WHAT THE EXERCISE ASKS: All of the lines below are to be transcribed faithfully, with pictures excluded from the copy.

(Collected data)
# # #

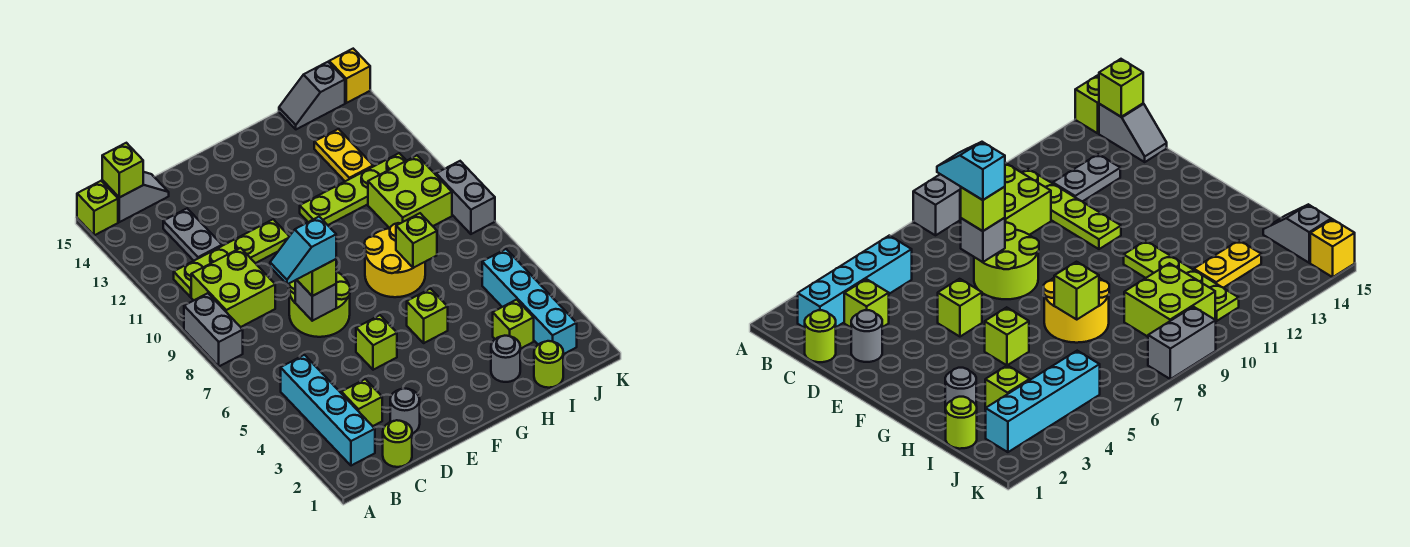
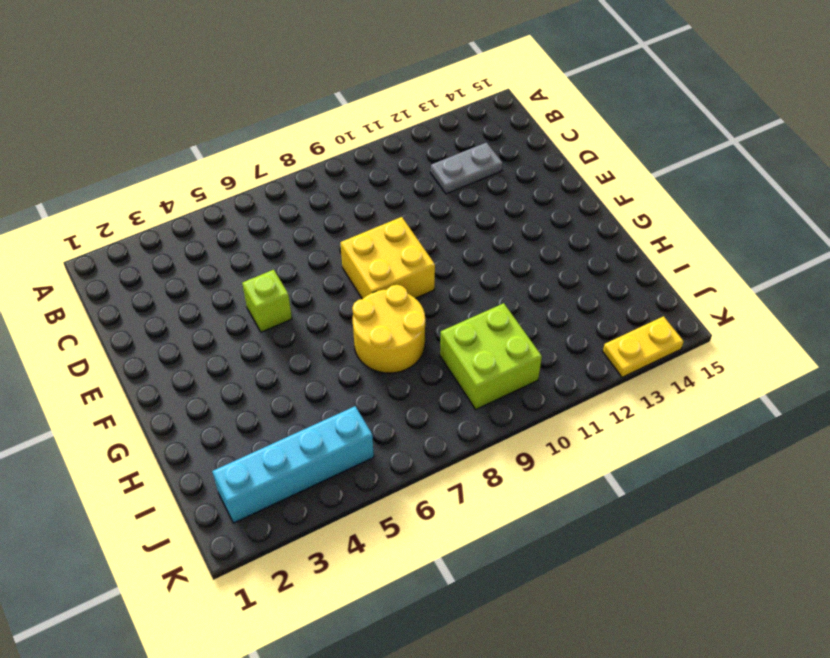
yellow brick E8:F9 level 1 -> lime round brick D7:E8 level 1
yellow plate K13:K14 level 1 -> yellow plate I12:I13 level 1
none -> grey brick A8:A9 level 1
none -> lime brick A15 level 1
none -> cyan brick B2:B5 level 1

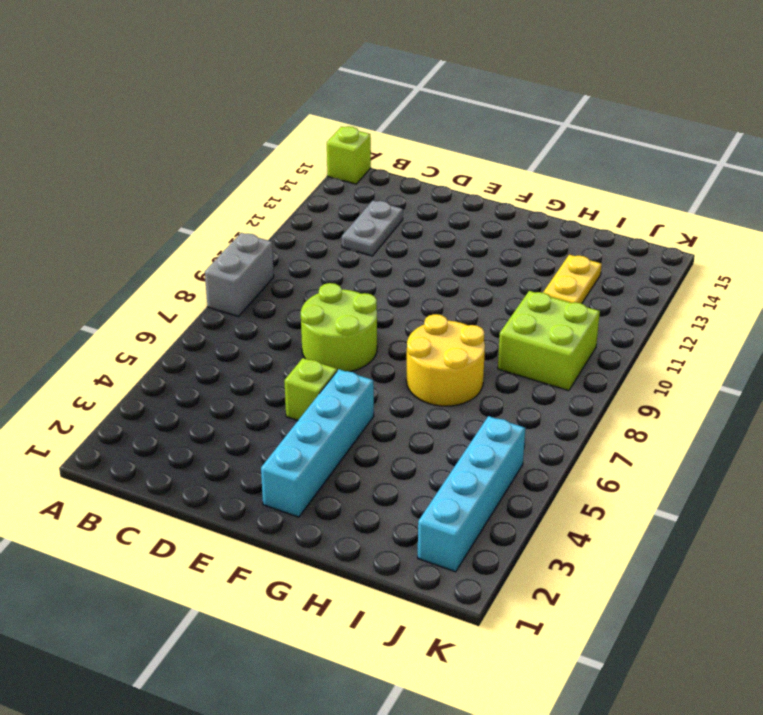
cyan brick F2:F5 level 1 -> cyan brick B2:B5 level 1
none -> lime brick B9:C10 level 1
none -> lime plate B11:E11 level 1
none -> grey slope B15:C15 level 1 top B

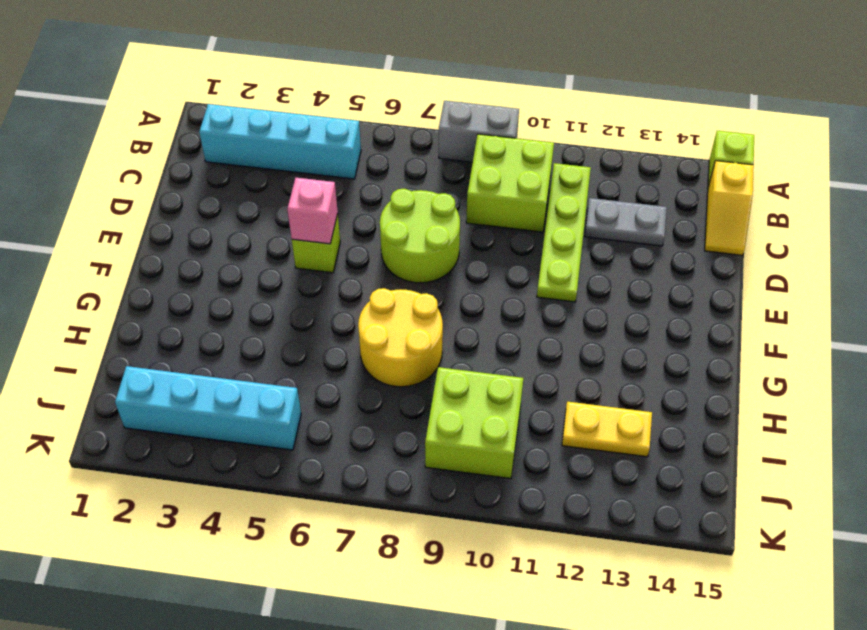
yellow slope B15:C15 level 1 top B -> grey slope B15:C15 level 1 top B
pink brick E5 level 2 -> none
none -> lime round brick C1 level 1
none -> lime brick C3 level 1
none -> grey round brick D2 level 1

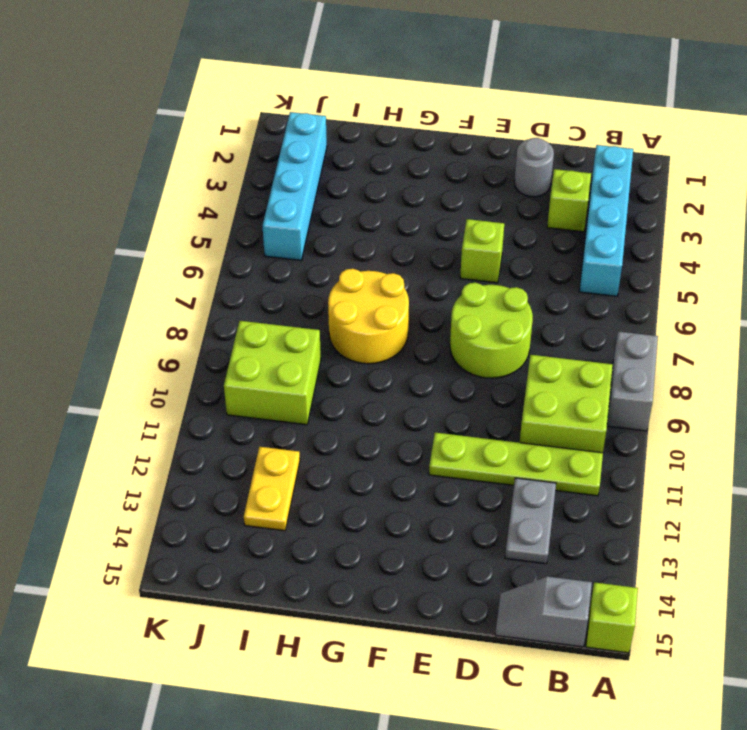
none -> lime round brick C1 level 1
none -> lime brick G5 level 1
none -> lime plate G11:J11 level 1

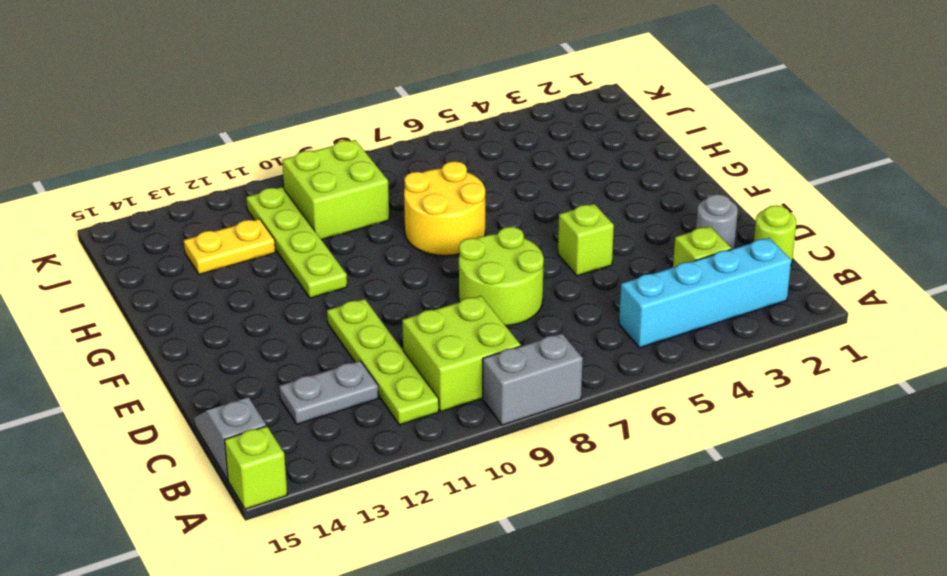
none -> lime brick G5 level 1
none -> grey round brick H2 level 1
none -> lime round brick I1 level 1

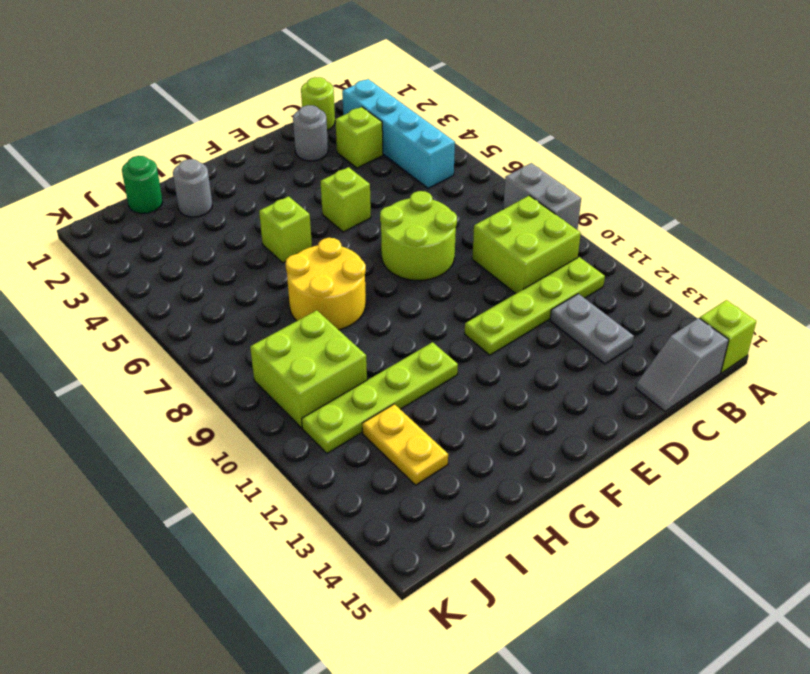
green round brick I1 level 1 -> lime round brick I1 level 1
none -> lime brick I3 level 1
none -> grey slope I15:J15 level 1 top J
none -> cyan brick J2:J5 level 1

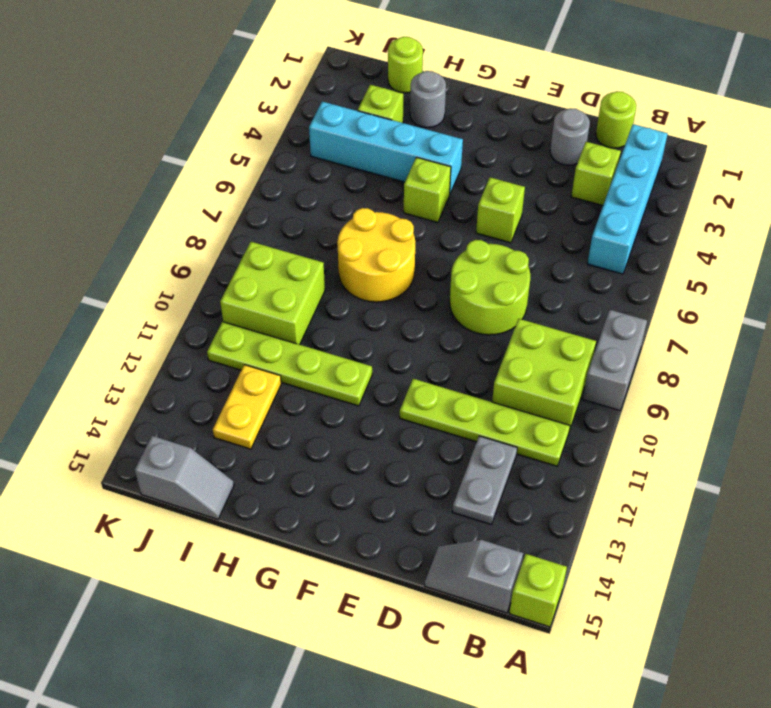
cyan brick G4:J4 level 1 -> cyan brick J2:J5 level 1
none -> grey brick K8:K9 level 1
none -> yellow brick K15 level 1
none -> lime brick B15 level 2

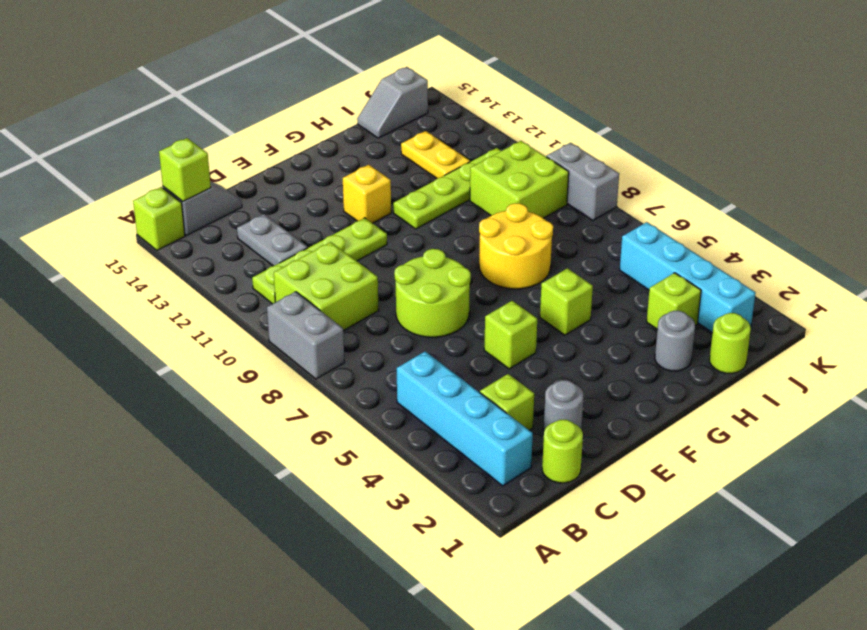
yellow brick F12 level 1 -> yellow brick K15 level 1
none -> grey brick D7 level 2
none -> lime brick H7 level 2
none -> lime brick D7 level 3

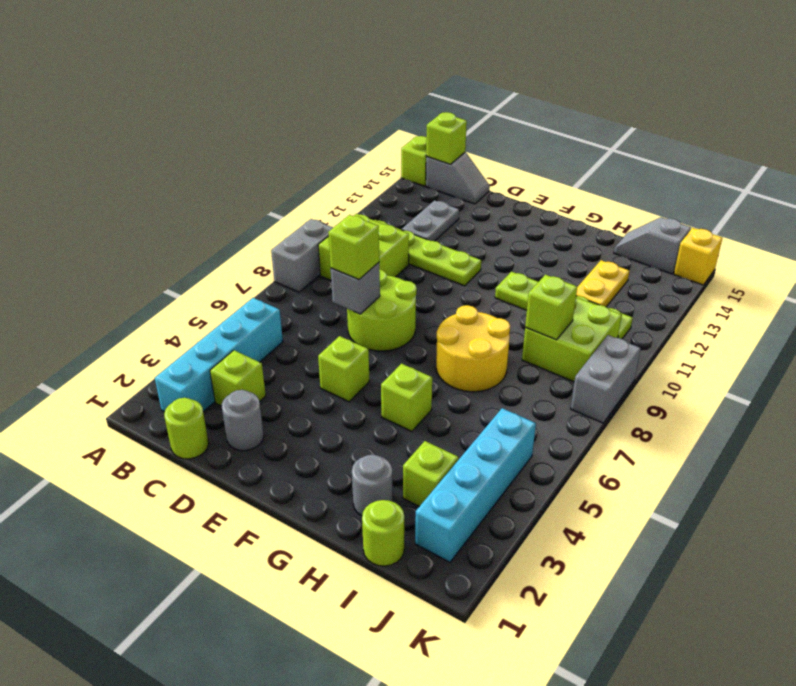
lime brick I9 level 2 -> lime brick H7 level 2
none -> cyan slope C7:D7 level 4 top D

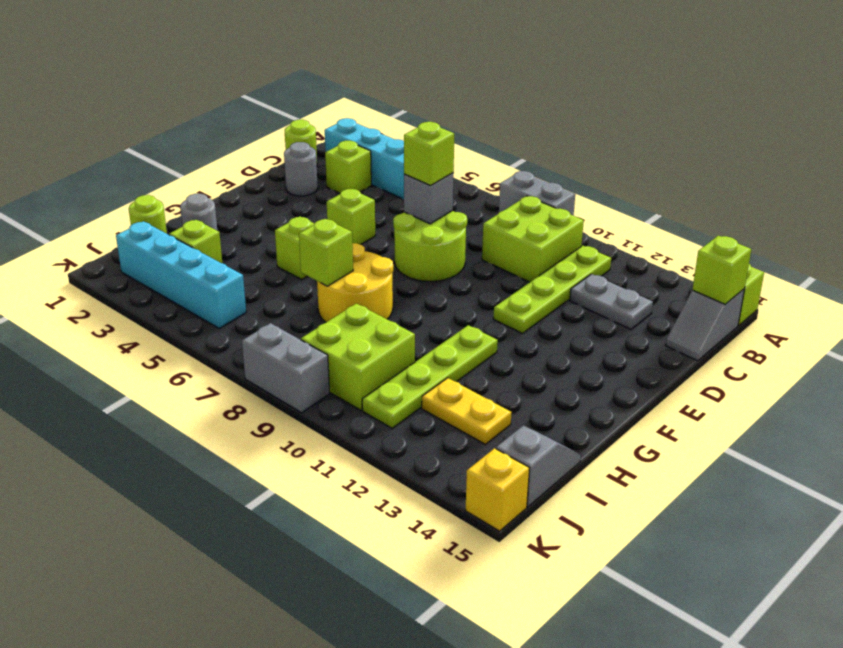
none -> cyan slope C7:D7 level 4 top D

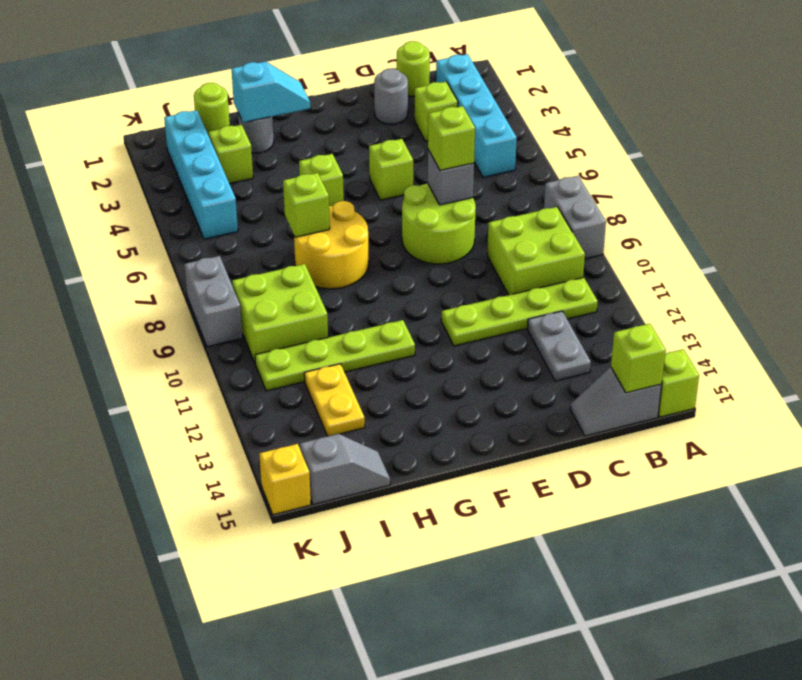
cyan slope G2:H2 level 2 top H -> cyan slope C7:D7 level 4 top D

# # #

SOLUTION FOR THIS TASK:
yellow brick E8:F9 level 1 -> lime round brick D7:E8 level 1
yellow plate K13:K14 level 1 -> yellow plate I12:I13 level 1
none -> grey brick A8:A9 level 1
none -> lime brick A15 level 1
none -> cyan brick B2:B5 level 1

cyan brick F2:F5 level 1 -> cyan brick B2:B5 level 1
none -> lime brick B9:C10 level 1
none -> lime plate B11:E11 level 1
none -> grey slope B15:C15 level 1 top B

yellow slope B15:C15 level 1 top B -> grey slope B15:C15 level 1 top B
pink brick E5 level 2 -> none
none -> lime round brick C1 level 1
none -> lime brick C3 level 1
none -> grey round brick D2 level 1

none -> lime round brick C1 level 1
none -> lime brick G5 level 1
none -> lime plate G11:J11 level 1

none -> lime brick G5 level 1
none -> grey round brick H2 level 1
none -> lime round brick I1 level 1

green round brick I1 level 1 -> lime round brick I1 level 1
none -> lime brick I3 level 1
none -> grey slope I15:J15 level 1 top J
none -> cyan brick J2:J5 level 1

cyan brick G4:J4 level 1 -> cyan brick J2:J5 level 1
none -> grey brick K8:K9 level 1
none -> yellow brick K15 level 1
none -> lime brick B15 level 2

yellow brick F12 level 1 -> yellow brick K15 level 1
none -> grey brick D7 level 2
none -> lime brick H7 level 2
none -> lime brick D7 level 3

lime brick I9 level 2 -> lime brick H7 level 2
none -> cyan slope C7:D7 level 4 top D

none -> cyan slope C7:D7 level 4 top D

cyan slope G2:H2 level 2 top H -> cyan slope C7:D7 level 4 top D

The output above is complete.